From the line with "removed: turquoise eraser <128,230,181,254>" through the line with "replaced: red light", repeat the entries verbatim, both end lines included, and add nothing.

====== Provided data

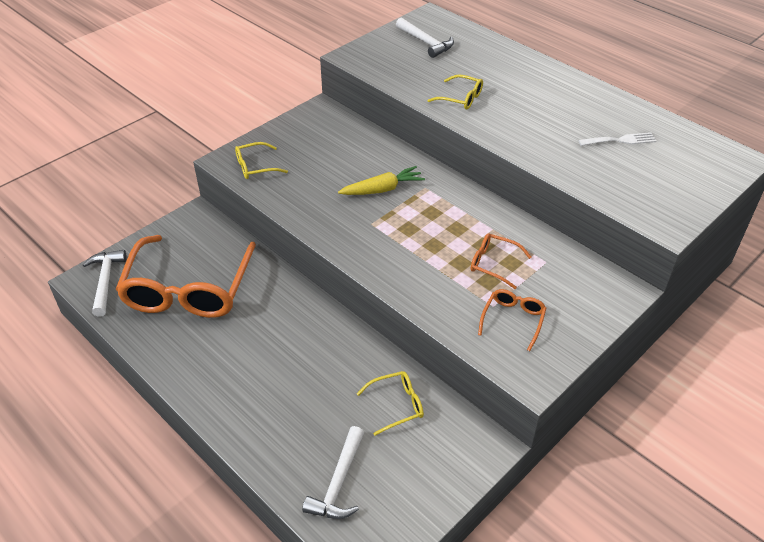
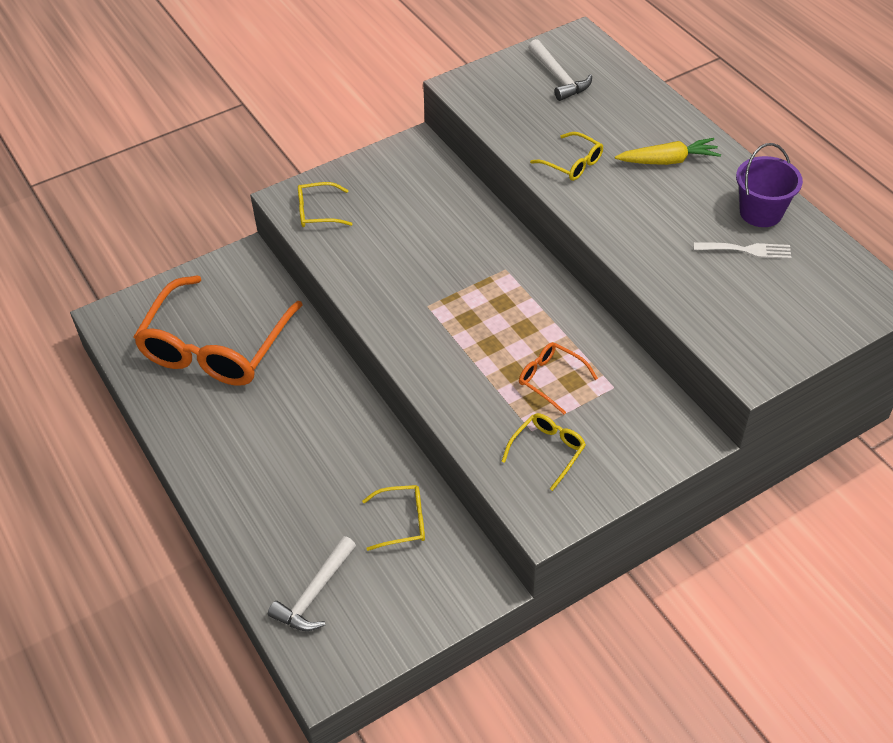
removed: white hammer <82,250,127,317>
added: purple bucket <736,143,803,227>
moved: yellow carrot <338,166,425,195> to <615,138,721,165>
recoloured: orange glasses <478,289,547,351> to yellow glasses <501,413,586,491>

============
====== Provided data

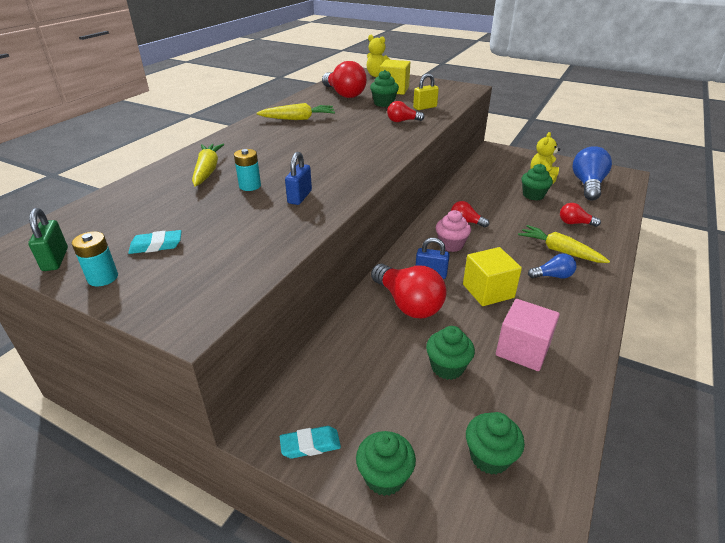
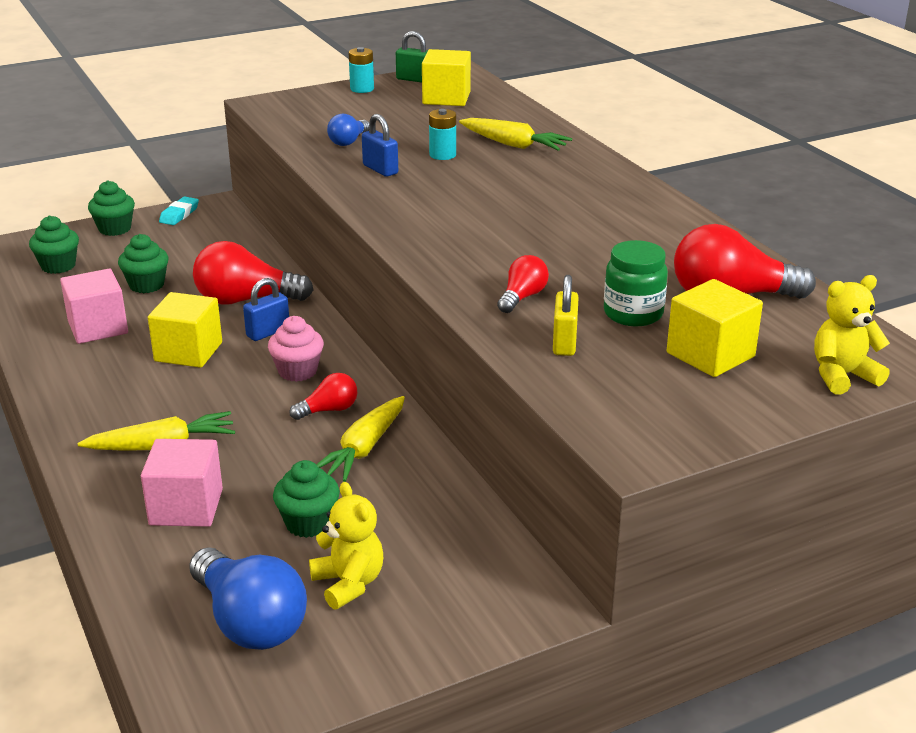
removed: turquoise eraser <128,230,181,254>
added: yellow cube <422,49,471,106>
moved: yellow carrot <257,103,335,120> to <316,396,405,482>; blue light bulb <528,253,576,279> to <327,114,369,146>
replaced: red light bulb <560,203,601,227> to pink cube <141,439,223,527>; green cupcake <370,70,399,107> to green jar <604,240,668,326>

============

▶ Worked solution
removed: turquoise eraser <128,230,181,254>
added: yellow cube <422,49,471,106>
moved: yellow carrot <257,103,335,120> to <316,396,405,482>; blue light bulb <528,253,576,279> to <327,114,369,146>
replaced: red light bulb <560,203,601,227> to pink cube <141,439,223,527>; green cupcake <370,70,399,107> to green jar <604,240,668,326>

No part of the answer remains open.